Segment Open

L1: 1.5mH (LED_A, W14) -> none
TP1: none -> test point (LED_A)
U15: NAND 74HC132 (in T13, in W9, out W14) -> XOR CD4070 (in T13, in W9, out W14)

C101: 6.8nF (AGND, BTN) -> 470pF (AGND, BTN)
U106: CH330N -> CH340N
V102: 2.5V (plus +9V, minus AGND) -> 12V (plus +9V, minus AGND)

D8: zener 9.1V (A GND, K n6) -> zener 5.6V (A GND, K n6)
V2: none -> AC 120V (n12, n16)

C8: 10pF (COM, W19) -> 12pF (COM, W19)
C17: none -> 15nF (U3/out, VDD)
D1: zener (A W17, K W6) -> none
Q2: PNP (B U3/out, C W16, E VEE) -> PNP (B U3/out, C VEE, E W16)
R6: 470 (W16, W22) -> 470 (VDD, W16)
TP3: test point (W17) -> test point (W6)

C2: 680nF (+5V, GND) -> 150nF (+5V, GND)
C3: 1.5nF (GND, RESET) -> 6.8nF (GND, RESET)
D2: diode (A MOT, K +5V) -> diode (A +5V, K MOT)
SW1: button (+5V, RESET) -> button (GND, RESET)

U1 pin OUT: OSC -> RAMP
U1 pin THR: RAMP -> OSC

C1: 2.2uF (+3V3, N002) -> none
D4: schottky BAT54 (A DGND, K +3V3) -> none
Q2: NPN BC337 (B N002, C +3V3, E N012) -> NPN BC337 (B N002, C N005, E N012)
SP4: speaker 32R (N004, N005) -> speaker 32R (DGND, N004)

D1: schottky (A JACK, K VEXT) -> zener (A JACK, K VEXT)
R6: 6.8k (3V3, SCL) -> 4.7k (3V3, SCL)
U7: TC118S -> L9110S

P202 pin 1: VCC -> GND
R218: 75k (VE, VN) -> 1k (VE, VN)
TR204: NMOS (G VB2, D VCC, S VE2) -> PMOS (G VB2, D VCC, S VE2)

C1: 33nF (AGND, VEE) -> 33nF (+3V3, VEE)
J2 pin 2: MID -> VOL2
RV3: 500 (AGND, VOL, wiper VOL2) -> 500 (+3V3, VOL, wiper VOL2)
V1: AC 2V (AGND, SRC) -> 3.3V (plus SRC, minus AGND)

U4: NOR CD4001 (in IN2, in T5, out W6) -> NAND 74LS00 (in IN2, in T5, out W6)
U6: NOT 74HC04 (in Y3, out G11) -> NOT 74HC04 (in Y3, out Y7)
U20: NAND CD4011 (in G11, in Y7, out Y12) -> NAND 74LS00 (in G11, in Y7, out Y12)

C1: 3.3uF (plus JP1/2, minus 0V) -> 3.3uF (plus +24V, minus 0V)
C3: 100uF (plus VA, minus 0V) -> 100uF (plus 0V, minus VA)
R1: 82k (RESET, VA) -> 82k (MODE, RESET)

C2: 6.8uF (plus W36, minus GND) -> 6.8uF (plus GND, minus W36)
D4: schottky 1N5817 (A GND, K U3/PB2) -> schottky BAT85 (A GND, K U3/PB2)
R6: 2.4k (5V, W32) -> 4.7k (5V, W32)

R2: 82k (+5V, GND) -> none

Segment Closed

> _Exercise prompt_
Repeat each line above exactly as written.

> _Response for this exercise_
L1: 1.5mH (LED_A, W14) -> none
TP1: none -> test point (LED_A)
U15: NAND 74HC132 (in T13, in W9, out W14) -> XOR CD4070 (in T13, in W9, out W14)

C101: 6.8nF (AGND, BTN) -> 470pF (AGND, BTN)
U106: CH330N -> CH340N
V102: 2.5V (plus +9V, minus AGND) -> 12V (plus +9V, minus AGND)

D8: zener 9.1V (A GND, K n6) -> zener 5.6V (A GND, K n6)
V2: none -> AC 120V (n12, n16)

C8: 10pF (COM, W19) -> 12pF (COM, W19)
C17: none -> 15nF (U3/out, VDD)
D1: zener (A W17, K W6) -> none
Q2: PNP (B U3/out, C W16, E VEE) -> PNP (B U3/out, C VEE, E W16)
R6: 470 (W16, W22) -> 470 (VDD, W16)
TP3: test point (W17) -> test point (W6)

C2: 680nF (+5V, GND) -> 150nF (+5V, GND)
C3: 1.5nF (GND, RESET) -> 6.8nF (GND, RESET)
D2: diode (A MOT, K +5V) -> diode (A +5V, K MOT)
SW1: button (+5V, RESET) -> button (GND, RESET)

U1 pin OUT: OSC -> RAMP
U1 pin THR: RAMP -> OSC

C1: 2.2uF (+3V3, N002) -> none
D4: schottky BAT54 (A DGND, K +3V3) -> none
Q2: NPN BC337 (B N002, C +3V3, E N012) -> NPN BC337 (B N002, C N005, E N012)
SP4: speaker 32R (N004, N005) -> speaker 32R (DGND, N004)

D1: schottky (A JACK, K VEXT) -> zener (A JACK, K VEXT)
R6: 6.8k (3V3, SCL) -> 4.7k (3V3, SCL)
U7: TC118S -> L9110S

P202 pin 1: VCC -> GND
R218: 75k (VE, VN) -> 1k (VE, VN)
TR204: NMOS (G VB2, D VCC, S VE2) -> PMOS (G VB2, D VCC, S VE2)

C1: 33nF (AGND, VEE) -> 33nF (+3V3, VEE)
J2 pin 2: MID -> VOL2
RV3: 500 (AGND, VOL, wiper VOL2) -> 500 (+3V3, VOL, wiper VOL2)
V1: AC 2V (AGND, SRC) -> 3.3V (plus SRC, minus AGND)

U4: NOR CD4001 (in IN2, in T5, out W6) -> NAND 74LS00 (in IN2, in T5, out W6)
U6: NOT 74HC04 (in Y3, out G11) -> NOT 74HC04 (in Y3, out Y7)
U20: NAND CD4011 (in G11, in Y7, out Y12) -> NAND 74LS00 (in G11, in Y7, out Y12)

C1: 3.3uF (plus JP1/2, minus 0V) -> 3.3uF (plus +24V, minus 0V)
C3: 100uF (plus VA, minus 0V) -> 100uF (plus 0V, minus VA)
R1: 82k (RESET, VA) -> 82k (MODE, RESET)

C2: 6.8uF (plus W36, minus GND) -> 6.8uF (plus GND, minus W36)
D4: schottky 1N5817 (A GND, K U3/PB2) -> schottky BAT85 (A GND, K U3/PB2)
R6: 2.4k (5V, W32) -> 4.7k (5V, W32)

R2: 82k (+5V, GND) -> none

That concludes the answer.